DATA SUPPLIED below:

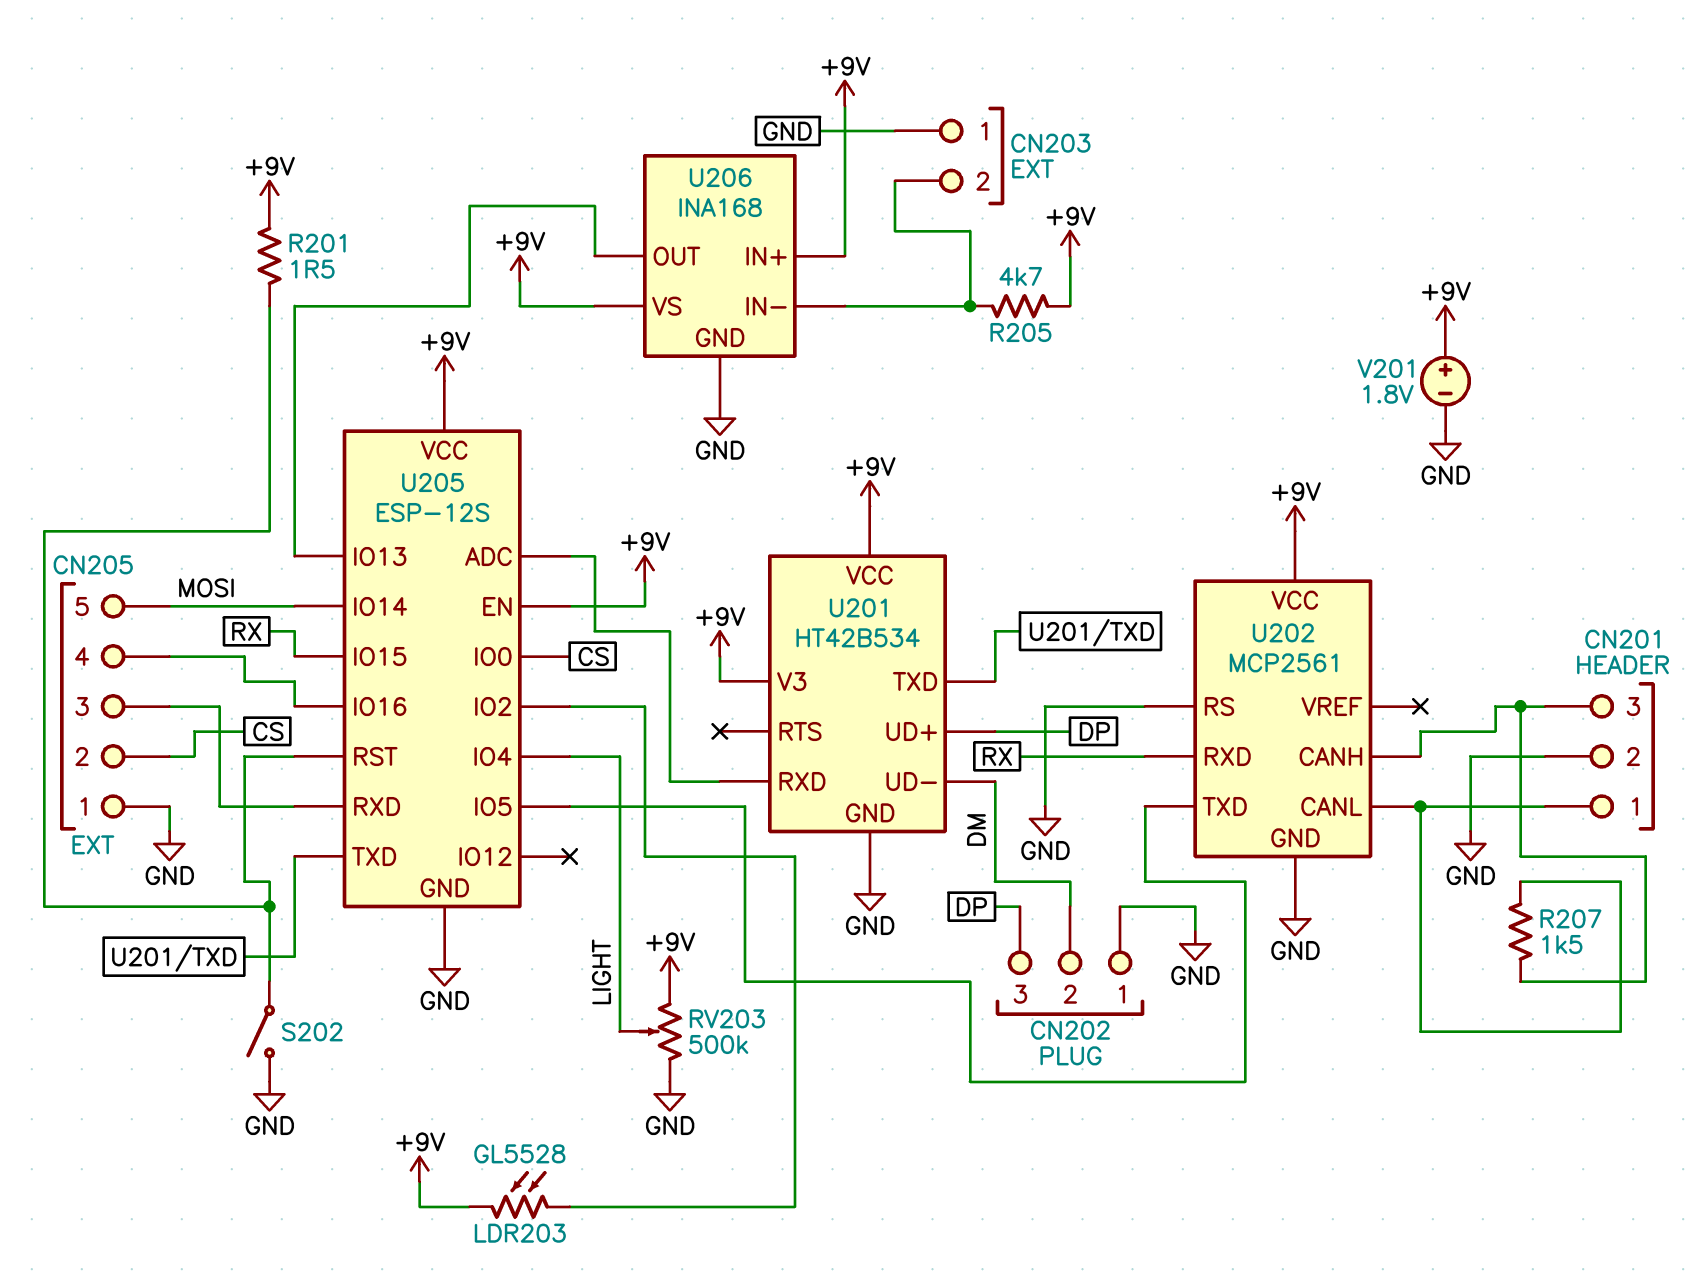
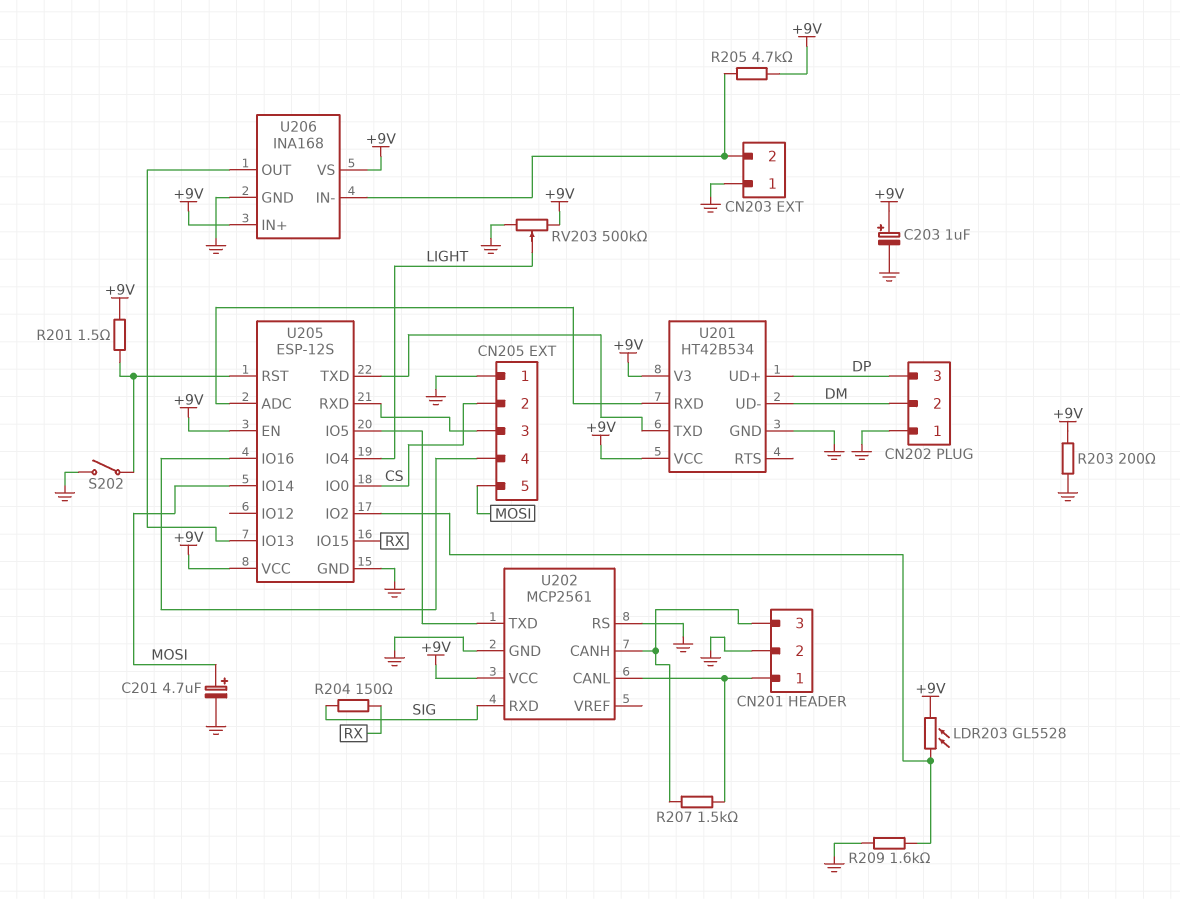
C201: none -> 4.7uF (plus MOSI, minus GND)
C203: none -> 1uF (plus +9V, minus GND)
R203: none -> 200 (+9V, GND)
R204: none -> 150 (RX, SIG)
R209: none -> 1.6k (GND, U205/IO2)
U202 pin RXD: RX -> SIG
V201: 1.8V (plus +9V, minus GND) -> none

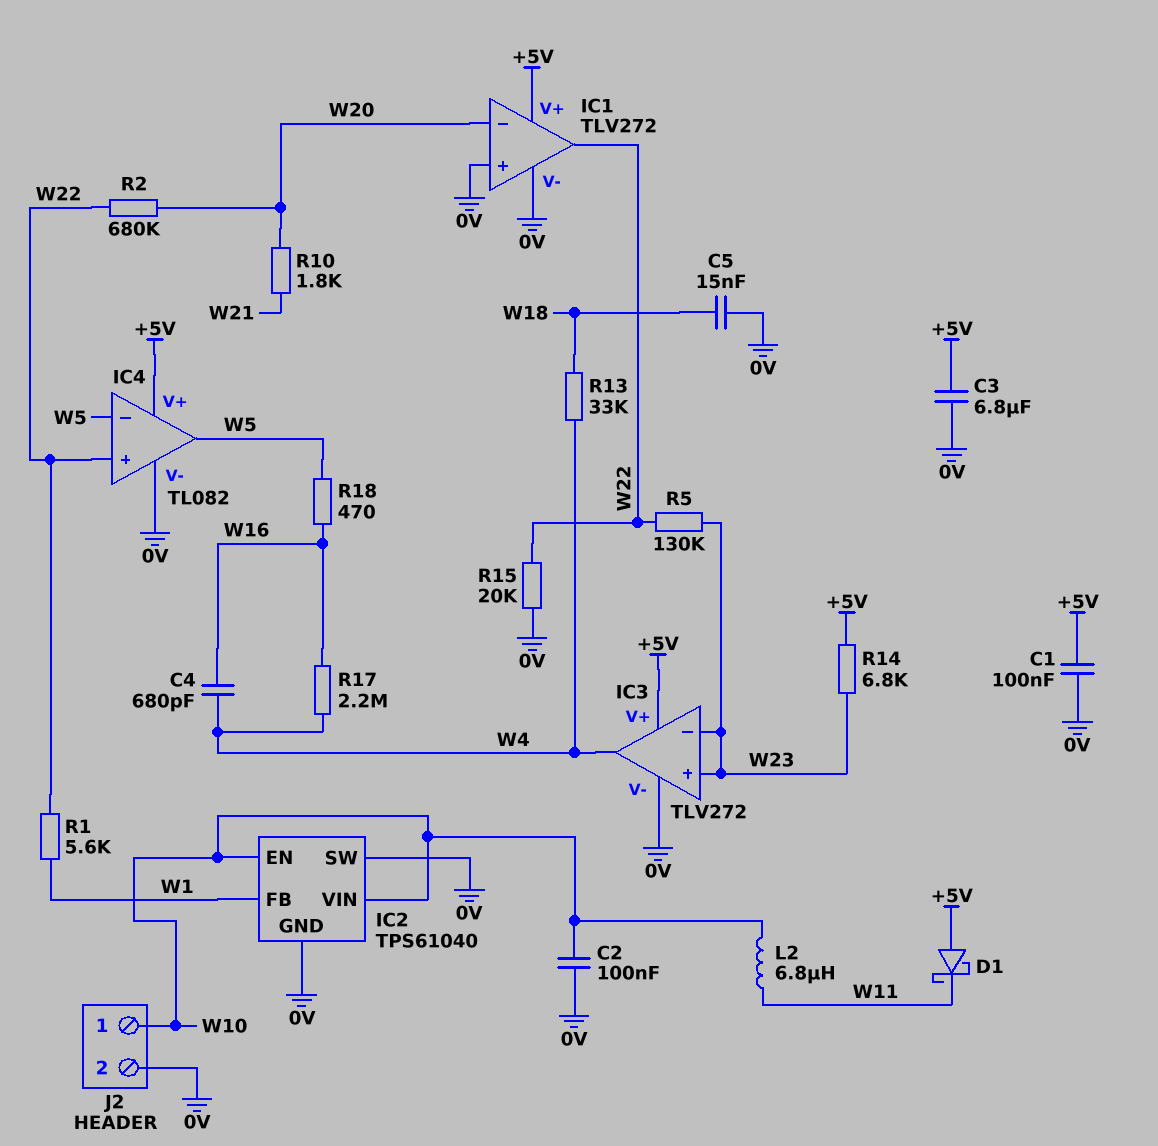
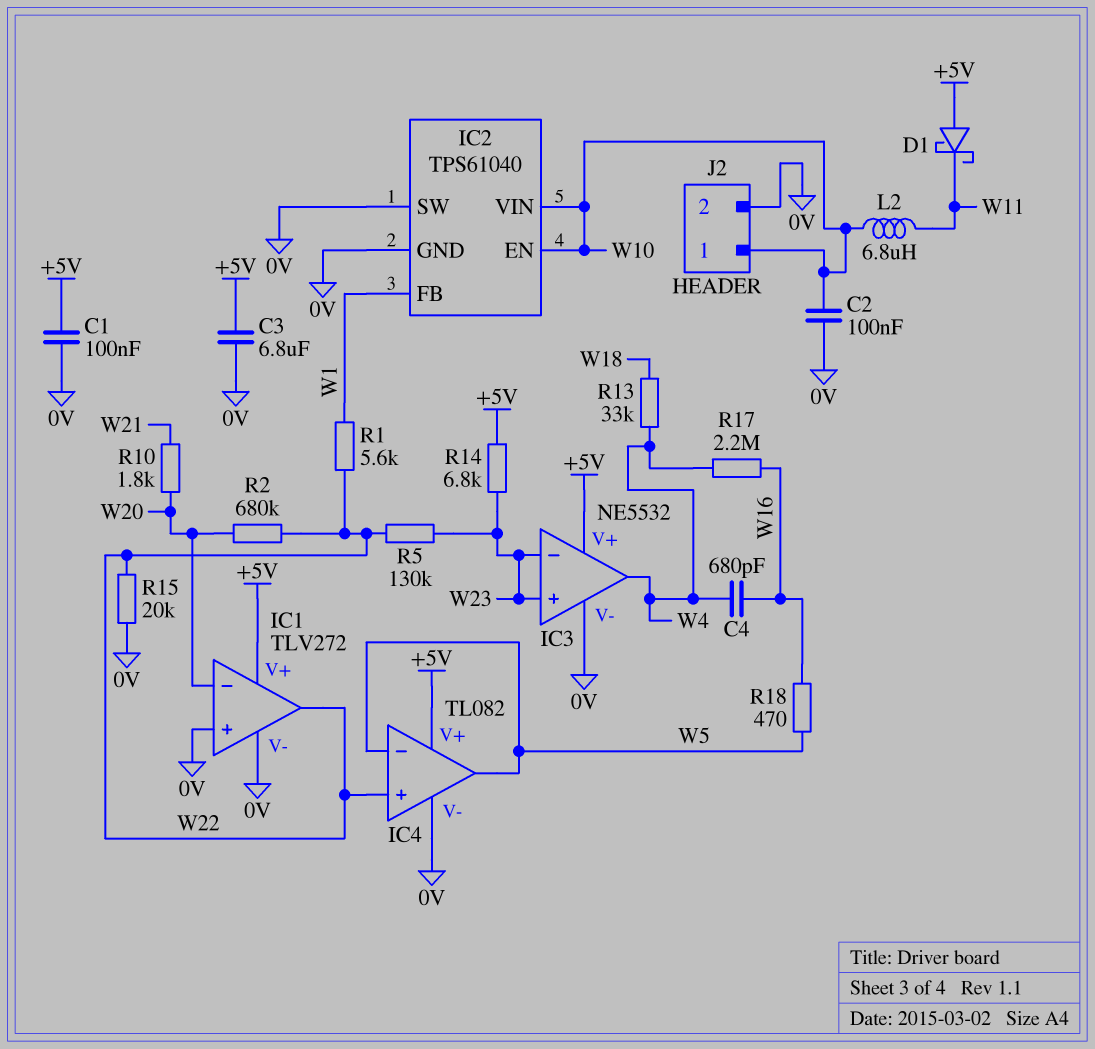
C5: 15nF (0V, W18) -> none
IC3: TLV272 -> NE5532

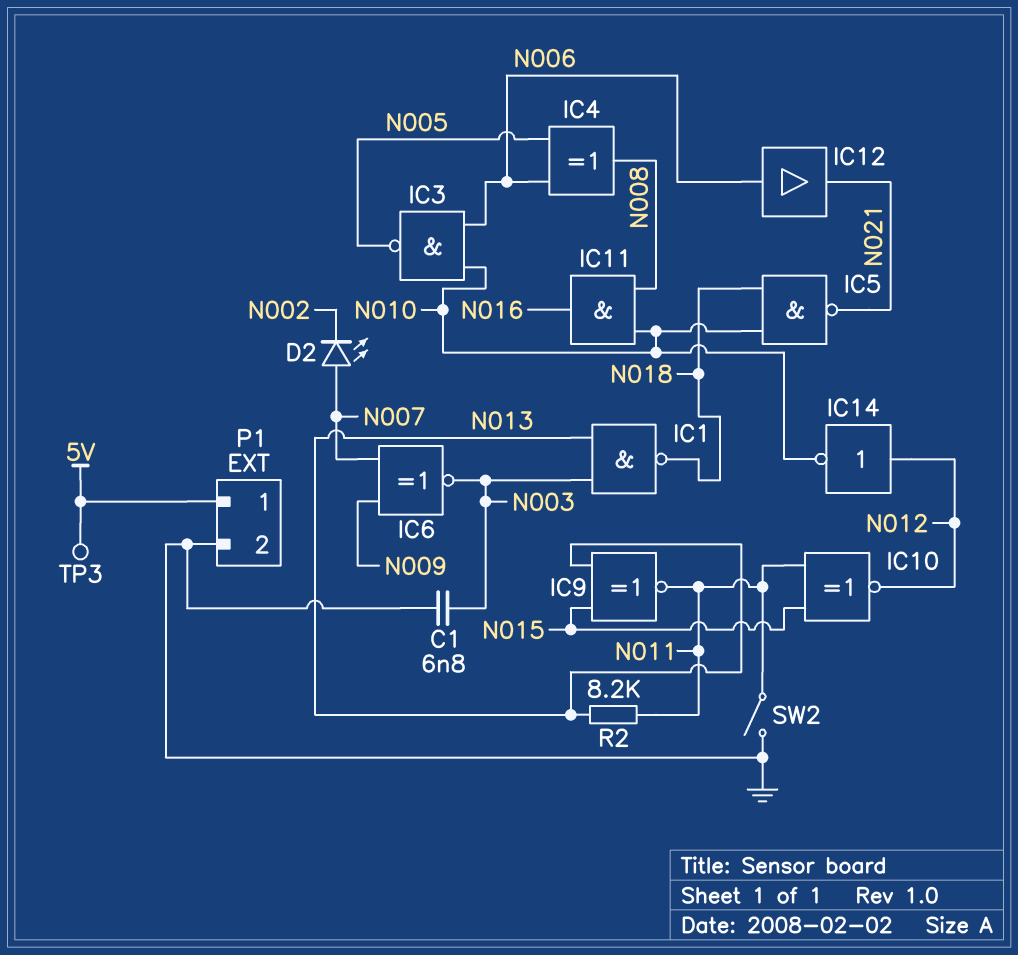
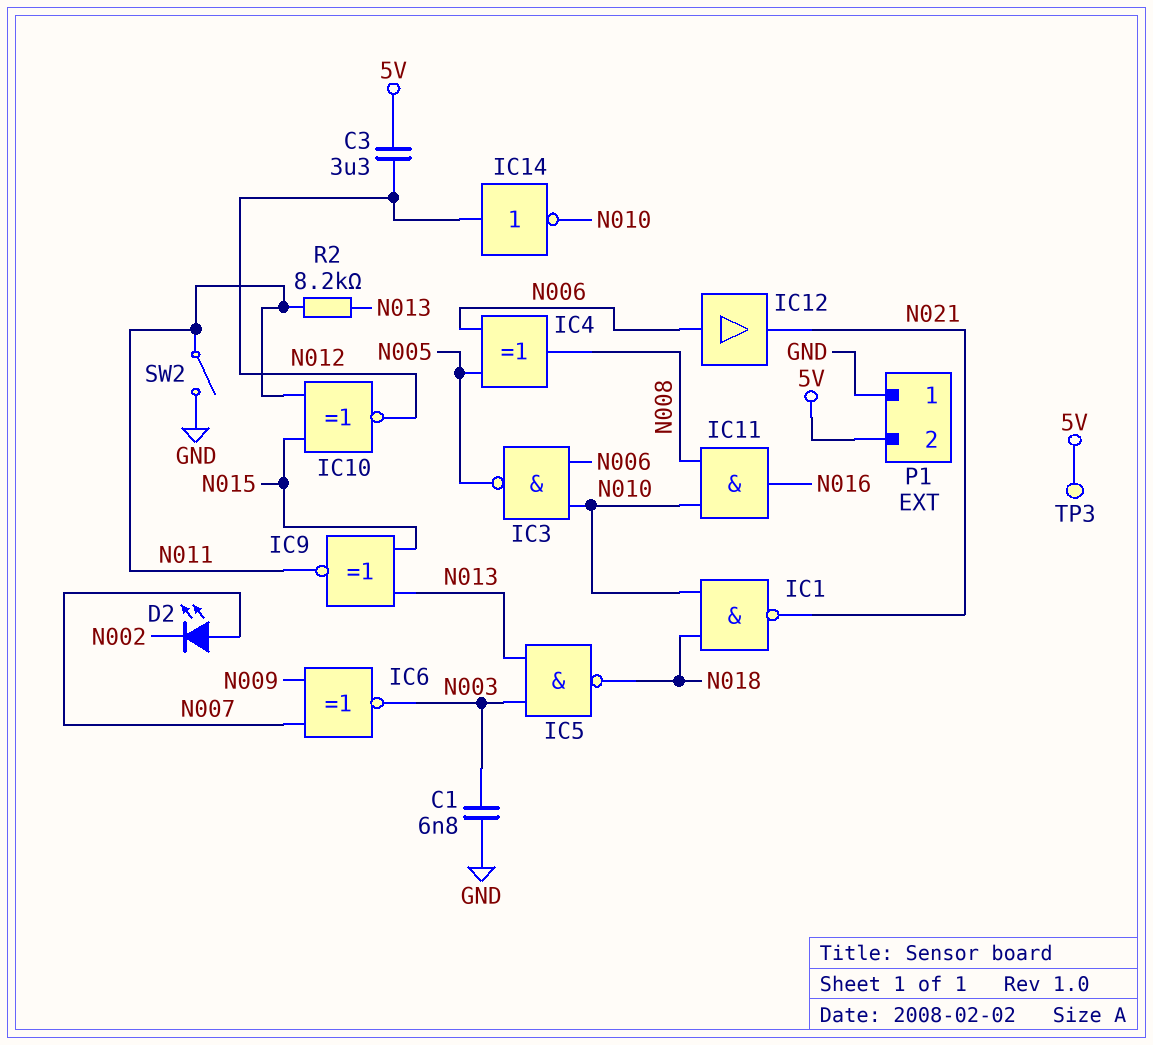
C3: none -> 3.3uF (5V, N012)
IC1: NAND (in N003, in N013, out N018) -> NAND (in N010, in N018, out N021)
IC5: NAND (in N010, in N018, out N021) -> NAND (in N003, in N013, out N018)
P1 pin 1: 5V -> GND
P1 pin 2: GND -> 5V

End of DATA SUPPLIED.

Pull out every line in the material above where "plus" occurs.

* [RESULT FOR THIS TASK]
C201: none -> 4.7uF (plus MOSI, minus GND)
C203: none -> 1uF (plus +9V, minus GND)
V201: 1.8V (plus +9V, minus GND) -> none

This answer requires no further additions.